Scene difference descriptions
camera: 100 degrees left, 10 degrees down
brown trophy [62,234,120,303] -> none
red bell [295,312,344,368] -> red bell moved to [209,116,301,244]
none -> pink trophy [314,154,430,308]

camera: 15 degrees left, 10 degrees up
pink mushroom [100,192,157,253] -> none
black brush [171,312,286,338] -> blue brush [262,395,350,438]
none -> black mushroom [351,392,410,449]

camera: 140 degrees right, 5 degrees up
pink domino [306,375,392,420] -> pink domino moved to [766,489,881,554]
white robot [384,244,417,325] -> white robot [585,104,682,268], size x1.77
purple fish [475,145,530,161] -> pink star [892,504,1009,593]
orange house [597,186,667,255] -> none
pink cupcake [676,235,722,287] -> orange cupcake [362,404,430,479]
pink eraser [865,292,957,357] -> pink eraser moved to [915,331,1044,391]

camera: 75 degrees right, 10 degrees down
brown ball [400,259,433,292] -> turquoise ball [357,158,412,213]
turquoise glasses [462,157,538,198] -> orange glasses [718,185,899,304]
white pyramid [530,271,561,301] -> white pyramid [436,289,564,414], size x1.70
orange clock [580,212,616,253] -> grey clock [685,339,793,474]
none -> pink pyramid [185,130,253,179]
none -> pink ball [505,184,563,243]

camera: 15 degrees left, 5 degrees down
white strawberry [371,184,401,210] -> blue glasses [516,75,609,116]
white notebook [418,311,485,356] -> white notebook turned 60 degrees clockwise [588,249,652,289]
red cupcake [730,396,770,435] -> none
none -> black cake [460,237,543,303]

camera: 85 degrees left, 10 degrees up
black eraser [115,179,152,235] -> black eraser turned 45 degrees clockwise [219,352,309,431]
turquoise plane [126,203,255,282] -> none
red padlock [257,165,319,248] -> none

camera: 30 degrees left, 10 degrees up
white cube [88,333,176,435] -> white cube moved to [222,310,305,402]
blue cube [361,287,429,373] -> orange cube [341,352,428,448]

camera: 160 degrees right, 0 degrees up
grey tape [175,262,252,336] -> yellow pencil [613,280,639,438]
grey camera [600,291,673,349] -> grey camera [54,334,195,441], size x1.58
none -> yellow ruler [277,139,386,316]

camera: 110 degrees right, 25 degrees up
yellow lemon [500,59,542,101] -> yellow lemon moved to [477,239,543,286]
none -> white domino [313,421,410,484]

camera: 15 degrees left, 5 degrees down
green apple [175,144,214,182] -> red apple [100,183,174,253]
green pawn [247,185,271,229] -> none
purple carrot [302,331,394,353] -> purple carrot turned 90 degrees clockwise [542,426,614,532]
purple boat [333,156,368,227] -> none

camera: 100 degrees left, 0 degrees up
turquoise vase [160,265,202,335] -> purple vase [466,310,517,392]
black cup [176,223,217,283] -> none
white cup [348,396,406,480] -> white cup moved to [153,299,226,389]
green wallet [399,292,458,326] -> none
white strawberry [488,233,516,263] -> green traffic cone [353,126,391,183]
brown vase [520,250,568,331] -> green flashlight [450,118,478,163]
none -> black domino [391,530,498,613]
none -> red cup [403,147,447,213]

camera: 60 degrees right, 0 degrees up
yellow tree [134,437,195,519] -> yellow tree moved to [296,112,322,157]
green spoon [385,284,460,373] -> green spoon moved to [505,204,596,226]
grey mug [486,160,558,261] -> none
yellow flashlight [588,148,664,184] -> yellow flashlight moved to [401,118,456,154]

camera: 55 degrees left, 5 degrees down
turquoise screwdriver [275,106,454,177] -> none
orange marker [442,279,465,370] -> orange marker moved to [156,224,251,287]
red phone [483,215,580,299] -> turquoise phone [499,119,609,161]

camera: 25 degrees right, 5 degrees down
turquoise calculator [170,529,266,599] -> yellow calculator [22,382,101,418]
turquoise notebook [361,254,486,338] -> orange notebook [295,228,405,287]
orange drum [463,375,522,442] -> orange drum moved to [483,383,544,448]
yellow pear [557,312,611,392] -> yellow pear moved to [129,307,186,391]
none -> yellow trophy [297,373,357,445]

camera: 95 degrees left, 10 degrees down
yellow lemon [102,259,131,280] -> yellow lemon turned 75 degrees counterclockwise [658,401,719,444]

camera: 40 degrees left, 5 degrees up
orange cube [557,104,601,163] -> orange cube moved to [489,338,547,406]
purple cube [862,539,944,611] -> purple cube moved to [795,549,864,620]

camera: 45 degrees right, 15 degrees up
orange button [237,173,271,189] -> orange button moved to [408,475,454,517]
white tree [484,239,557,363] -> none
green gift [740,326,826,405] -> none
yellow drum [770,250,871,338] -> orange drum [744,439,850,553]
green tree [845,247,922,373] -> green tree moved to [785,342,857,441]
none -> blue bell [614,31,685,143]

Task details
Only lines that contain "trophy" are needed, so copy each of them from the data.

Answer to this problem
brown trophy [62,234,120,303] -> none
none -> pink trophy [314,154,430,308]
none -> yellow trophy [297,373,357,445]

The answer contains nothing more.